[Dataset items]
"""
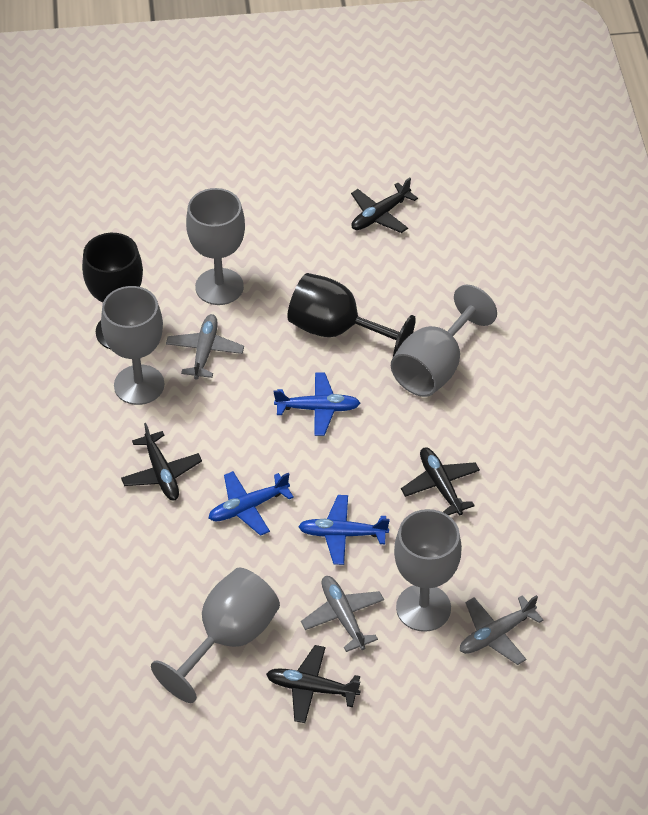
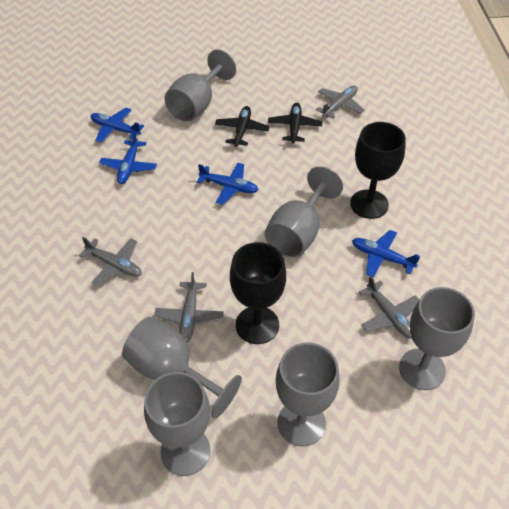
black plane: 4 -> 2
blue plane: 3 -> 4
grey goblet: 5 -> 6
grey plane: 3 -> 4

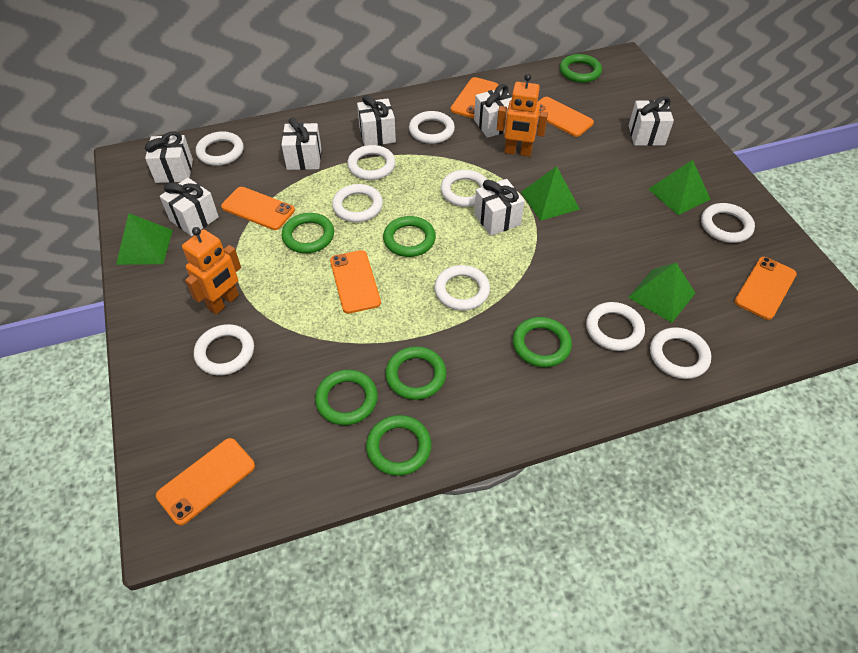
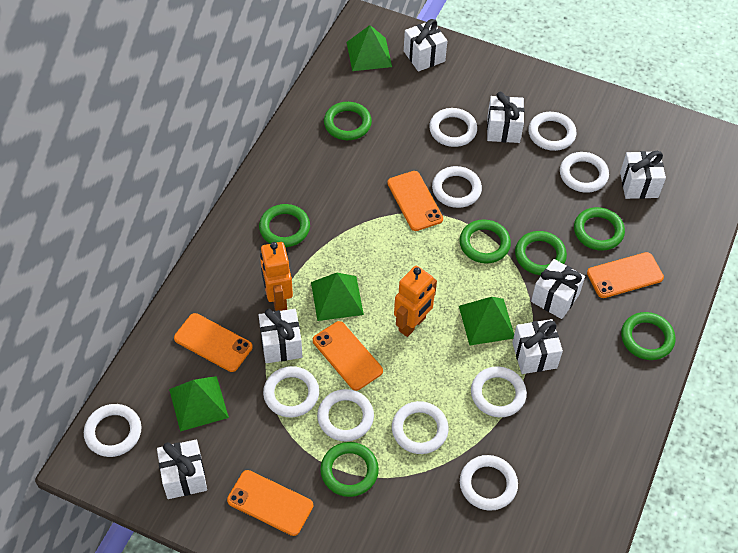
orange phone: 6 -> 5

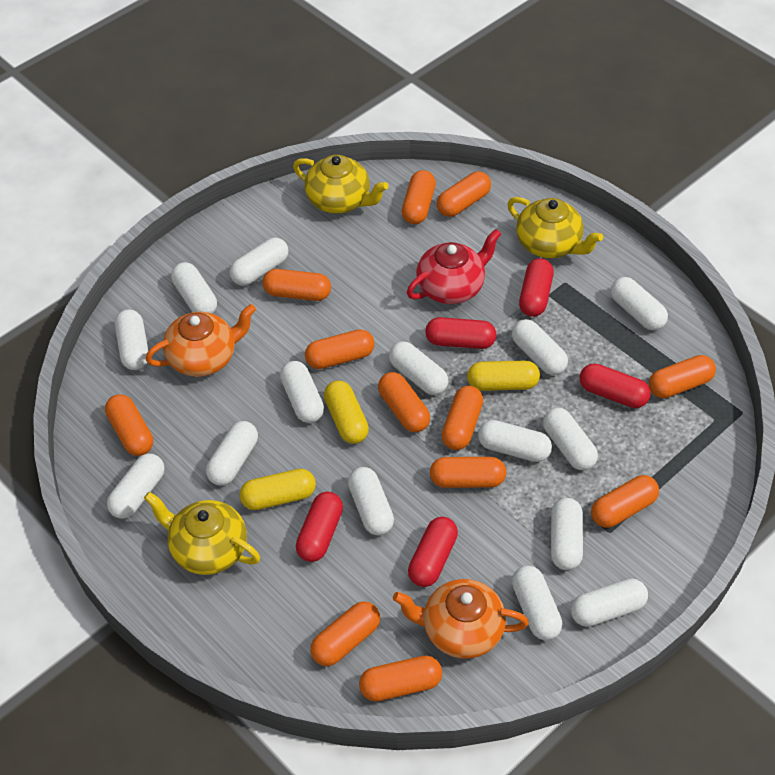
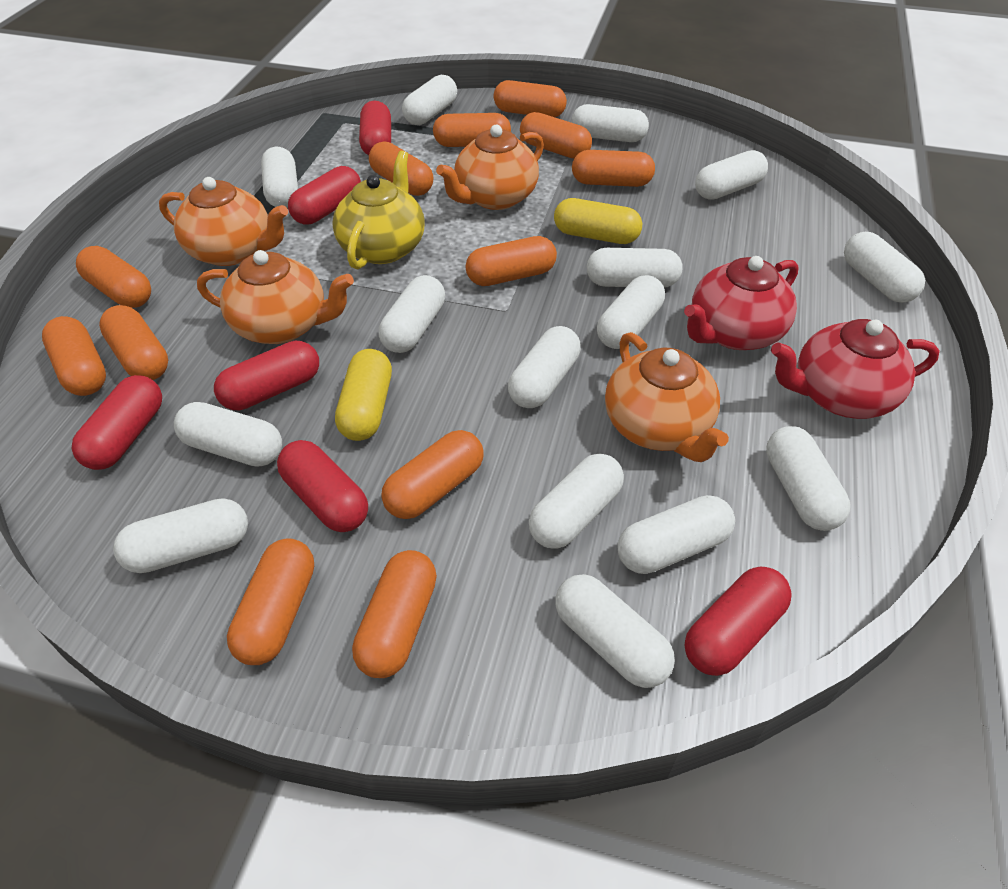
orange teapot: 2 -> 4
red capsule: 5 -> 6
red teapot: 1 -> 2
yellow capsule: 3 -> 2
yellow teapot: 3 -> 1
"""
> WHAT YOU NEED TO DO
An exact copy of each entry is required, minus the pictures.

> ANSWER
black plane: 4 -> 2
blue plane: 3 -> 4
grey goblet: 5 -> 6
grey plane: 3 -> 4

orange phone: 6 -> 5

orange teapot: 2 -> 4
red capsule: 5 -> 6
red teapot: 1 -> 2
yellow capsule: 3 -> 2
yellow teapot: 3 -> 1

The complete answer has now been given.